The task » Where the records below show the word "grey" in a line, please copy that line.

Records shown »

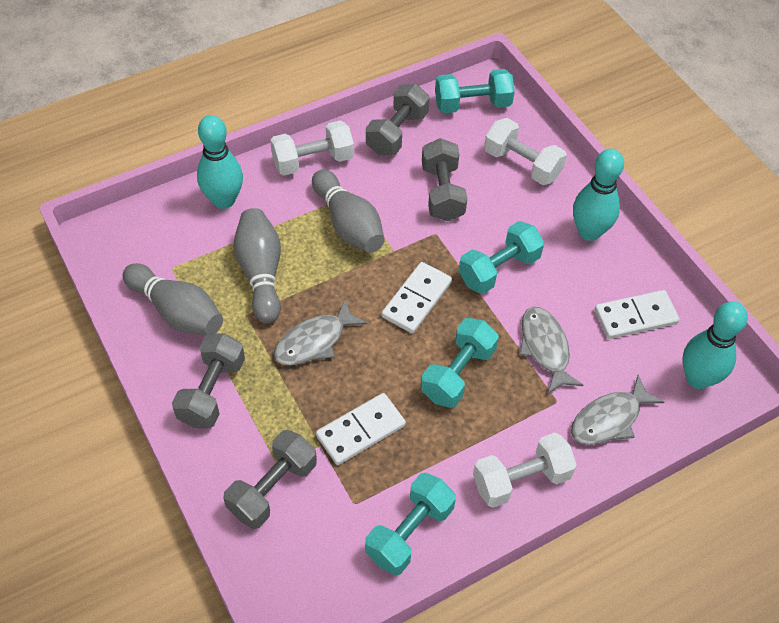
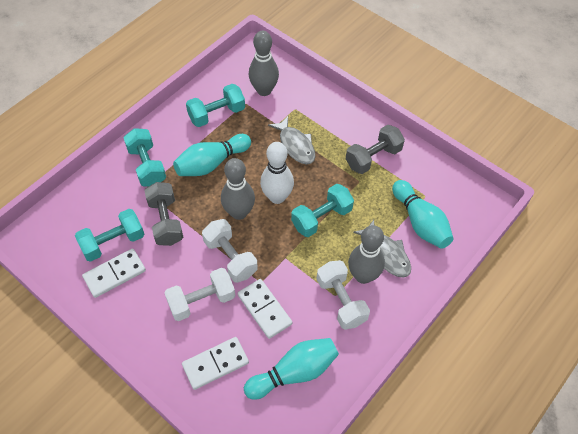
grey dumbbell: 4 -> 2
grey fish: 3 -> 2
white bowling pin: 0 -> 1

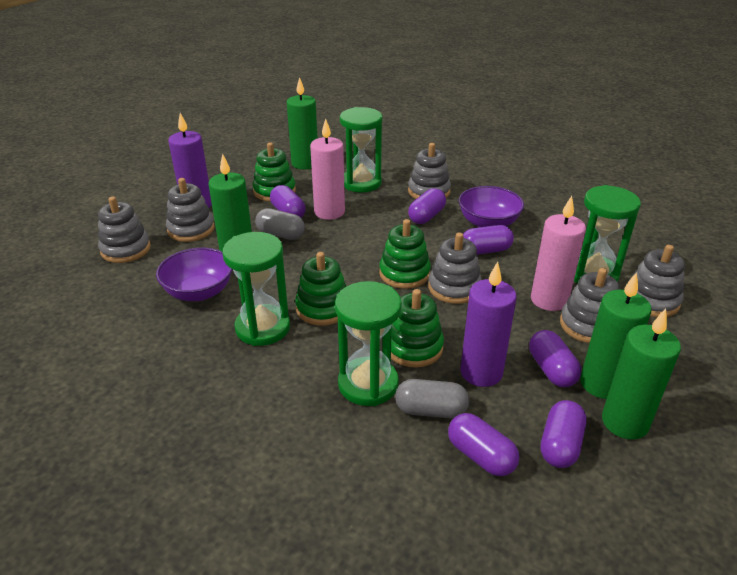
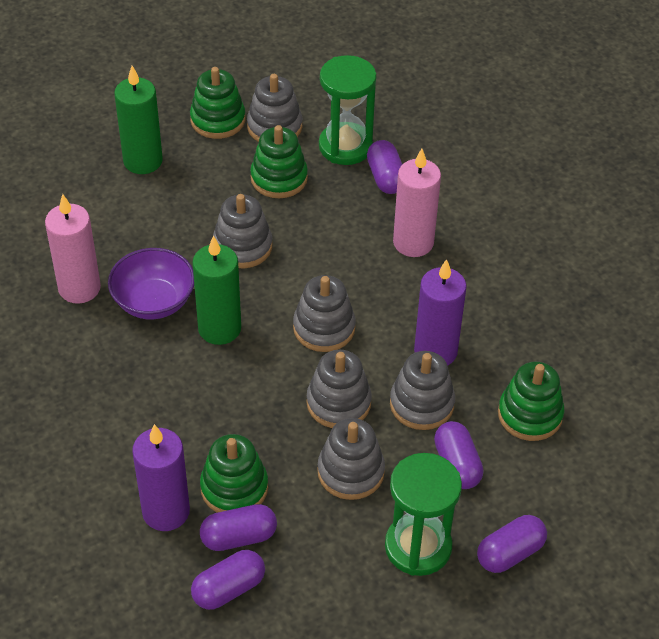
green candle: 4 -> 2
green hourglass: 4 -> 2
grey capsule: 2 -> 0
purple bowl: 2 -> 1
purple capsule: 6 -> 5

Exercise output »
grey dumbbell: 4 -> 2
grey fish: 3 -> 2
grey capsule: 2 -> 0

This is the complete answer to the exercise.